Exercise aim »
The lines to copy from the listing below are those that contain the string "black".

Records for the exercise »
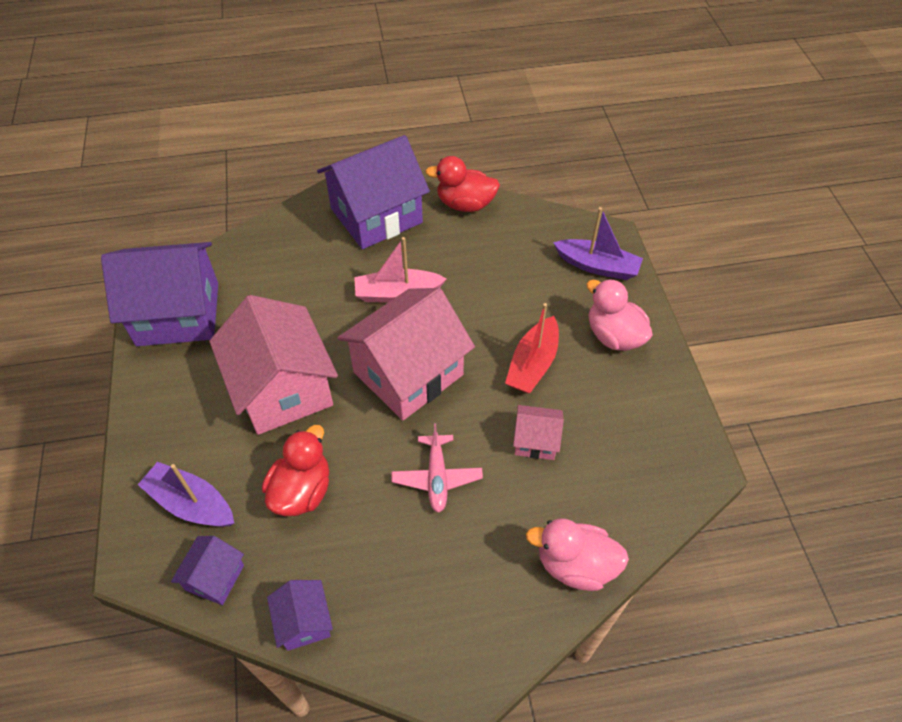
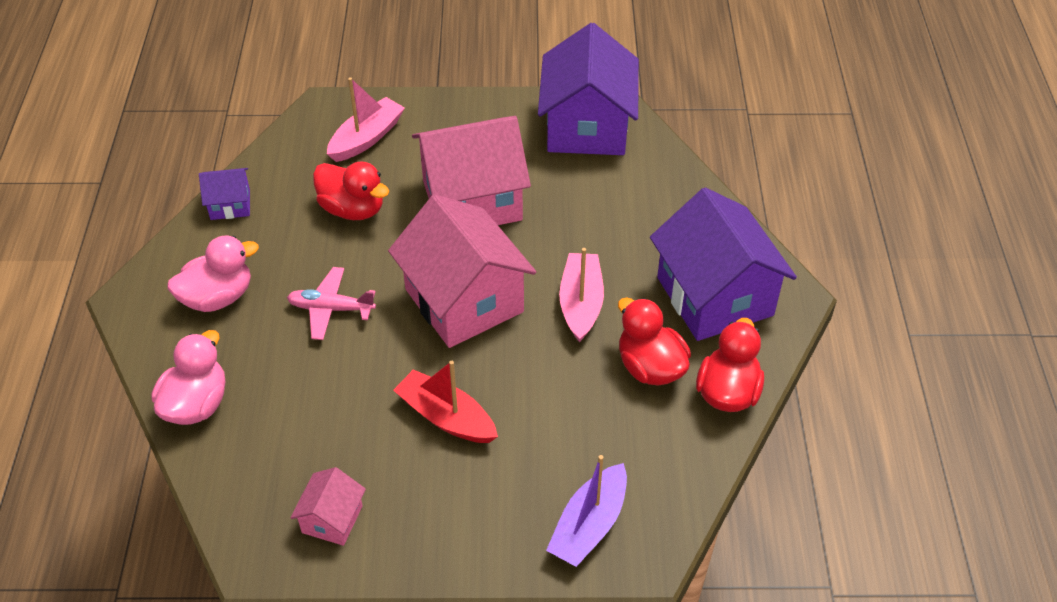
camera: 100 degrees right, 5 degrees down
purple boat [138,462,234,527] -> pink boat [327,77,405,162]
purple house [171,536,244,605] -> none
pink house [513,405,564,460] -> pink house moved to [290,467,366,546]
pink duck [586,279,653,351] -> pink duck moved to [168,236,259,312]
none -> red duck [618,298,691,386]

--

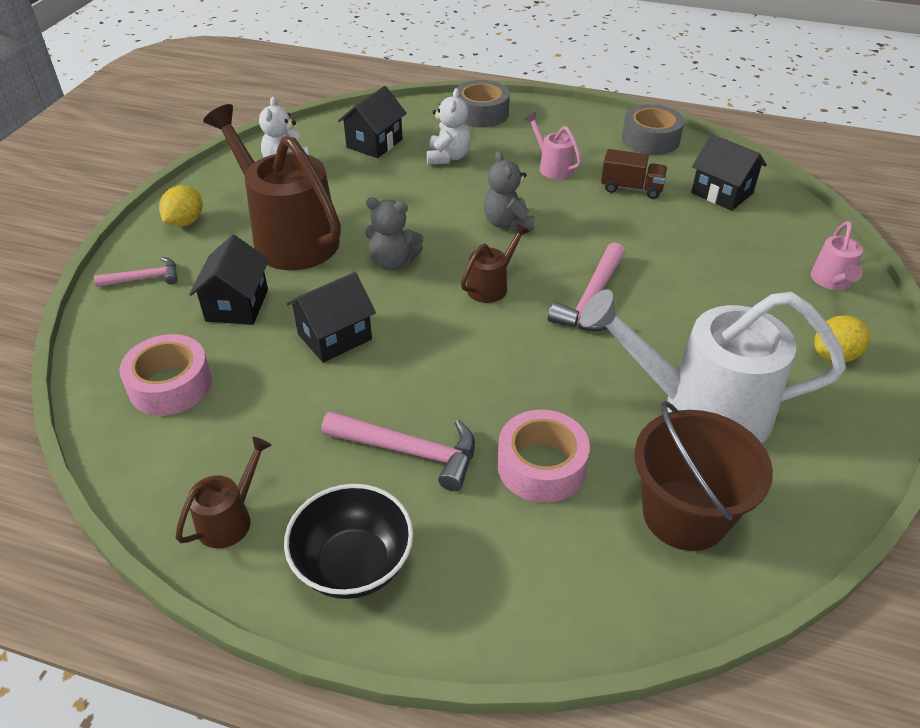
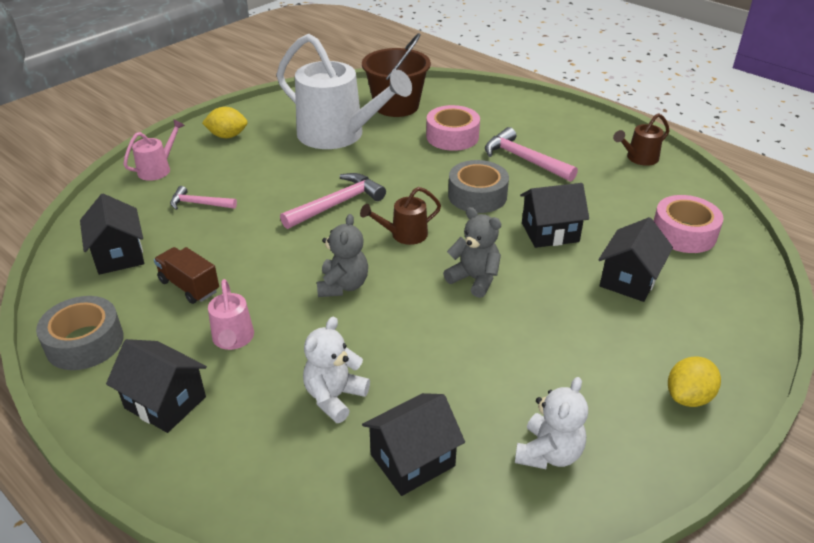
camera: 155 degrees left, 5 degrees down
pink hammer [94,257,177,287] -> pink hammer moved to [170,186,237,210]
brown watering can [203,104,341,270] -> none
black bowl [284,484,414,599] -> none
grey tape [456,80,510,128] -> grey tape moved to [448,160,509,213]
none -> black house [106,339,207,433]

...

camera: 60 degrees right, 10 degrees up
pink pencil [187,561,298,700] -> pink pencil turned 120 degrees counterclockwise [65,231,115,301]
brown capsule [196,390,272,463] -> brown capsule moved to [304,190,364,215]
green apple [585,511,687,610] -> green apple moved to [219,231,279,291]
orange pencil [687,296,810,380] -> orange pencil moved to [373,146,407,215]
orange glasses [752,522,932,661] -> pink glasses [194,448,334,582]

Solved problem »
black bowl [284,484,414,599] -> none
none -> black house [106,339,207,433]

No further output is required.